_What you have to do:_ In the records below, find the line with "IMU pin INT: A0 -> D2" and the line with "DHT2 pin DATA: GP18 -> GP2"; return exactly those lines and every line between them.

··· Records provided

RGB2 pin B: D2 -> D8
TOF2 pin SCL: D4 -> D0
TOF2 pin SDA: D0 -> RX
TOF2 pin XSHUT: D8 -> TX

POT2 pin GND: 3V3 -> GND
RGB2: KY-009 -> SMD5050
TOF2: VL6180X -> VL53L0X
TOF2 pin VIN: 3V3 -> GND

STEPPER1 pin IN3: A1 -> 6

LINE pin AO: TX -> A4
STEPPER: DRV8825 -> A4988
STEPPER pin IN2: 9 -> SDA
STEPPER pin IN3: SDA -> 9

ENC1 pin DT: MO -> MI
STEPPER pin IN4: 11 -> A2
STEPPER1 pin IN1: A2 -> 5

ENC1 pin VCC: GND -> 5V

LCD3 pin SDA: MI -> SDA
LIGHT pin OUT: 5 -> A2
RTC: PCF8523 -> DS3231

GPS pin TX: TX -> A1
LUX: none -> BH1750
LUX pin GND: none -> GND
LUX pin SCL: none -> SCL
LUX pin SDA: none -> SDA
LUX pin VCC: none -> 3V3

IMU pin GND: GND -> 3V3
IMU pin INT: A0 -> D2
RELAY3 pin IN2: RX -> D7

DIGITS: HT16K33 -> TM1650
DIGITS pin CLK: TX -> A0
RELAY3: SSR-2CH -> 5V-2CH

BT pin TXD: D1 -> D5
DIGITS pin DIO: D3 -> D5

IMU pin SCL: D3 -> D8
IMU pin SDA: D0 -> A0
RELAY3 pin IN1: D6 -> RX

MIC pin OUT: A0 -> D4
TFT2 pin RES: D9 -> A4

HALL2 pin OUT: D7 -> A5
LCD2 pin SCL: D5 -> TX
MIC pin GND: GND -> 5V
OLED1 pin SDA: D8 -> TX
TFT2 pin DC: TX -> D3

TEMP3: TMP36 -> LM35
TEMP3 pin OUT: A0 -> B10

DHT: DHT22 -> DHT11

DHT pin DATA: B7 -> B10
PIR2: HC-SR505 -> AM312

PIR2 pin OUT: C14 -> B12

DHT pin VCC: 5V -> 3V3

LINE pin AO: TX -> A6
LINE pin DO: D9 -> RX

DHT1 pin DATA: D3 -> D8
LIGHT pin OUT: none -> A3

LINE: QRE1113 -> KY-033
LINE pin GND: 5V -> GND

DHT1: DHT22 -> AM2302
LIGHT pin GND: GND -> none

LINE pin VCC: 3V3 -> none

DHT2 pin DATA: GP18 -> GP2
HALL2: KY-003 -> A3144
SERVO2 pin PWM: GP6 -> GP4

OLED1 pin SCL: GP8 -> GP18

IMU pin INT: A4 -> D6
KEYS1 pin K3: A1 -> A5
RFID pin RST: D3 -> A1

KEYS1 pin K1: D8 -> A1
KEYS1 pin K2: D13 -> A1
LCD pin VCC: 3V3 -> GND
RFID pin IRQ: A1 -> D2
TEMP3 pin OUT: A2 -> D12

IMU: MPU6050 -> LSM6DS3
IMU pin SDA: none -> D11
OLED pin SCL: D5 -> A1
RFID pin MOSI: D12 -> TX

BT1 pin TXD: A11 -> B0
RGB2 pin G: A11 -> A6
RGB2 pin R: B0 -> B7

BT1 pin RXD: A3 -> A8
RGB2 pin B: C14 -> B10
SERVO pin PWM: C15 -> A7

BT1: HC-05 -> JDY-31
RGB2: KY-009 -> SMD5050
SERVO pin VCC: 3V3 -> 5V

······

_Result of the exercise:_
IMU pin INT: A0 -> D2
RELAY3 pin IN2: RX -> D7

DIGITS: HT16K33 -> TM1650
DIGITS pin CLK: TX -> A0
RELAY3: SSR-2CH -> 5V-2CH

BT pin TXD: D1 -> D5
DIGITS pin DIO: D3 -> D5

IMU pin SCL: D3 -> D8
IMU pin SDA: D0 -> A0
RELAY3 pin IN1: D6 -> RX

MIC pin OUT: A0 -> D4
TFT2 pin RES: D9 -> A4

HALL2 pin OUT: D7 -> A5
LCD2 pin SCL: D5 -> TX
MIC pin GND: GND -> 5V
OLED1 pin SDA: D8 -> TX
TFT2 pin DC: TX -> D3

TEMP3: TMP36 -> LM35
TEMP3 pin OUT: A0 -> B10

DHT: DHT22 -> DHT11

DHT pin DATA: B7 -> B10
PIR2: HC-SR505 -> AM312

PIR2 pin OUT: C14 -> B12

DHT pin VCC: 5V -> 3V3

LINE pin AO: TX -> A6
LINE pin DO: D9 -> RX

DHT1 pin DATA: D3 -> D8
LIGHT pin OUT: none -> A3

LINE: QRE1113 -> KY-033
LINE pin GND: 5V -> GND

DHT1: DHT22 -> AM2302
LIGHT pin GND: GND -> none

LINE pin VCC: 3V3 -> none

DHT2 pin DATA: GP18 -> GP2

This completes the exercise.